* _DATA IN THIS EXERCISE_
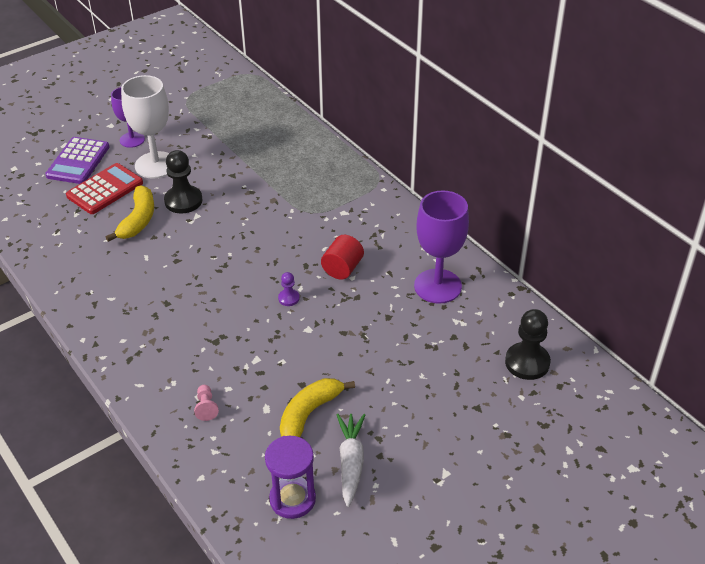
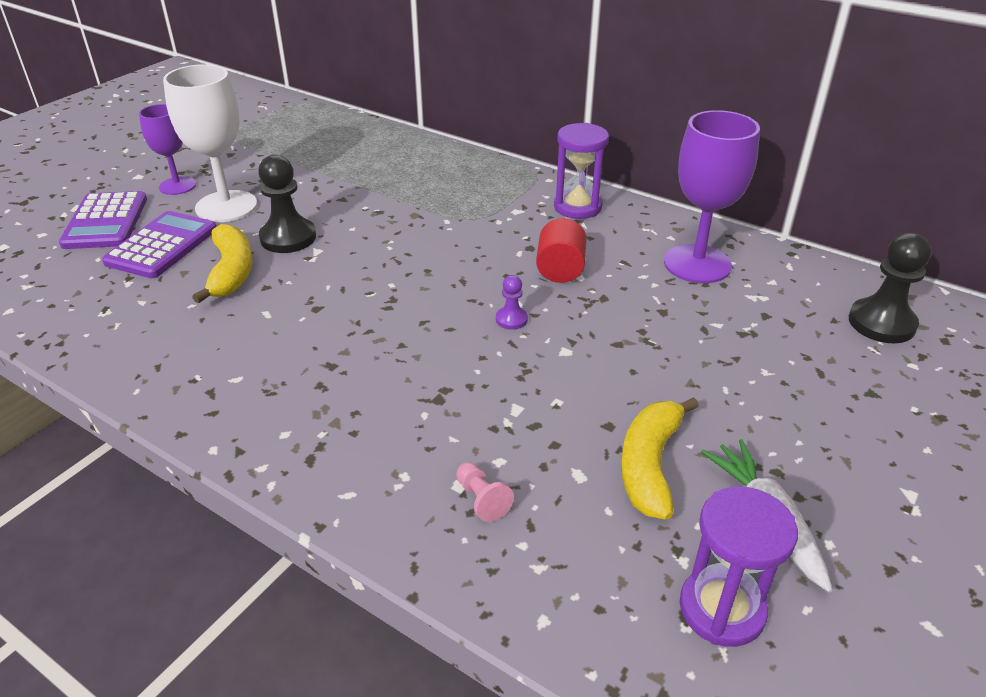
camera: 20 degrees left, 5 degrees down
red calculator [66,163,143,214] -> purple calculator [102,211,217,278]
none -> purple hourglass [554,123,609,219]

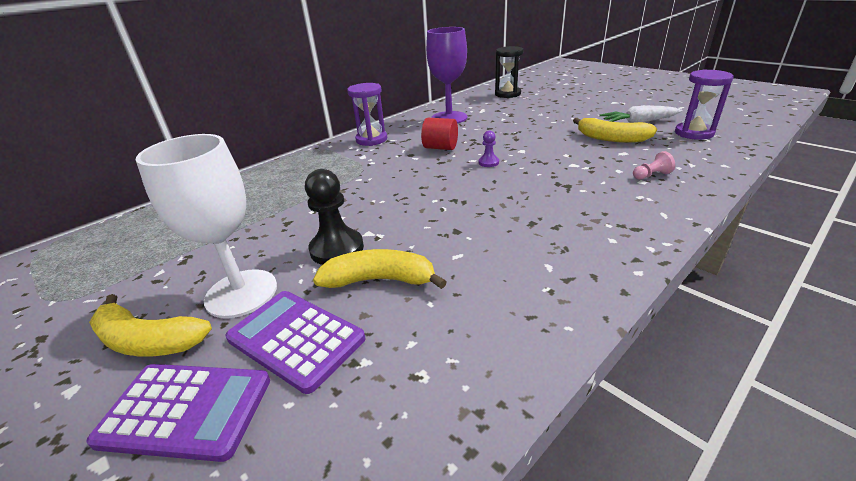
camera: 75 degrees left, 5 degrees down
purple goblet [139,104,196,195] -> yellow banana [89,294,212,356]
black pawn [849,233,932,343] -> black hourglass [495,46,523,98]

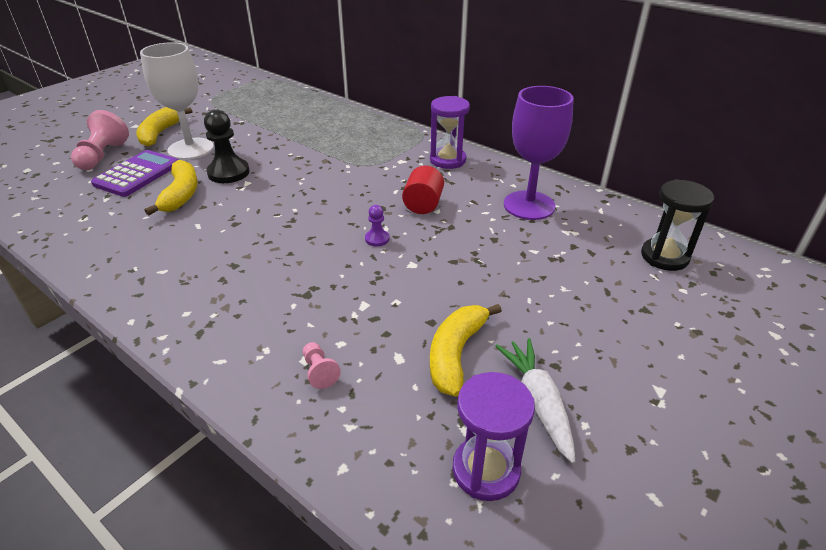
camera: 80 degrees right, 5 degrees up
purple calculator [86,364,270,462] -> pink pawn [71,110,129,170]

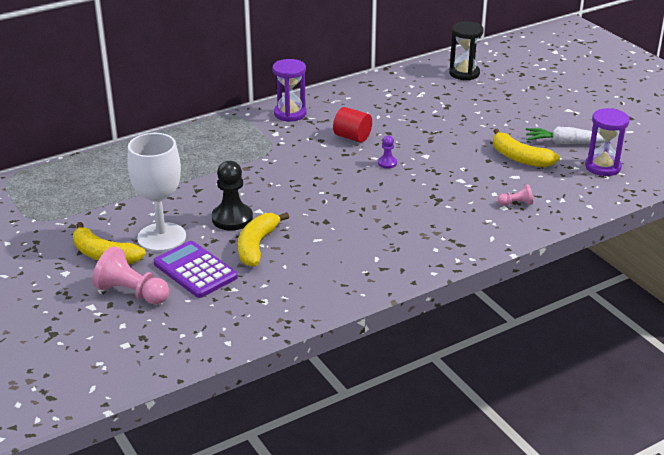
camera: 70 degrees left, 5 degrees down
yellow banana [145,160,198,215] -> yellow banana turned 90 degrees counterclockwise [238,212,289,267]
purple goblet [504,86,574,220] -> none

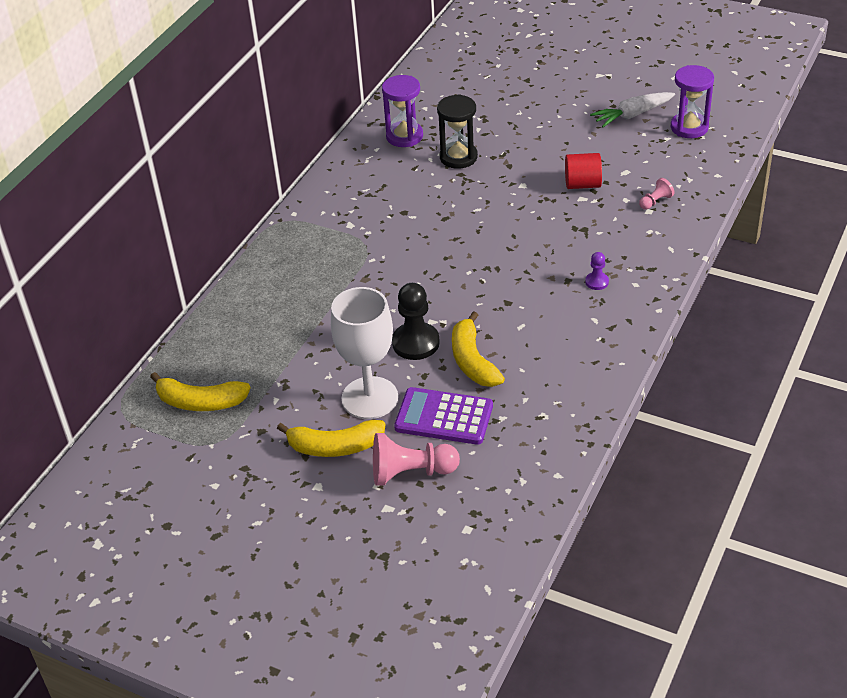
camera: 30 degrees left, 10 degrees up
purple hourglass [273,59,307,122] -> purple hourglass moved to [382,75,423,147]
red cylinder [333,107,372,143] -> red cylinder moved to [565,153,602,189]
purple pawn [378,136,397,169] -> purple pawn moved to [585,252,609,290]
black hourglass [449,21,484,80] -> black hourglass moved to [437,94,478,169]
yellow banana [493,129,560,167] -> yellow banana moved to [150,372,251,411]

* _GOAL OF THE EXERCISE_
Write out the data in full and exactly as given, though without the images.

* _RESPONSE AREA_
camera: 20 degrees left, 5 degrees down
red calculator [66,163,143,214] -> purple calculator [102,211,217,278]
none -> purple hourglass [554,123,609,219]

camera: 75 degrees left, 5 degrees down
purple goblet [139,104,196,195] -> yellow banana [89,294,212,356]
black pawn [849,233,932,343] -> black hourglass [495,46,523,98]

camera: 80 degrees right, 5 degrees up
purple calculator [86,364,270,462] -> pink pawn [71,110,129,170]

camera: 70 degrees left, 5 degrees down
yellow banana [145,160,198,215] -> yellow banana turned 90 degrees counterclockwise [238,212,289,267]
purple goblet [504,86,574,220] -> none

camera: 30 degrees left, 10 degrees up
purple hourglass [273,59,307,122] -> purple hourglass moved to [382,75,423,147]
red cylinder [333,107,372,143] -> red cylinder moved to [565,153,602,189]
purple pawn [378,136,397,169] -> purple pawn moved to [585,252,609,290]
black hourglass [449,21,484,80] -> black hourglass moved to [437,94,478,169]
yellow banana [493,129,560,167] -> yellow banana moved to [150,372,251,411]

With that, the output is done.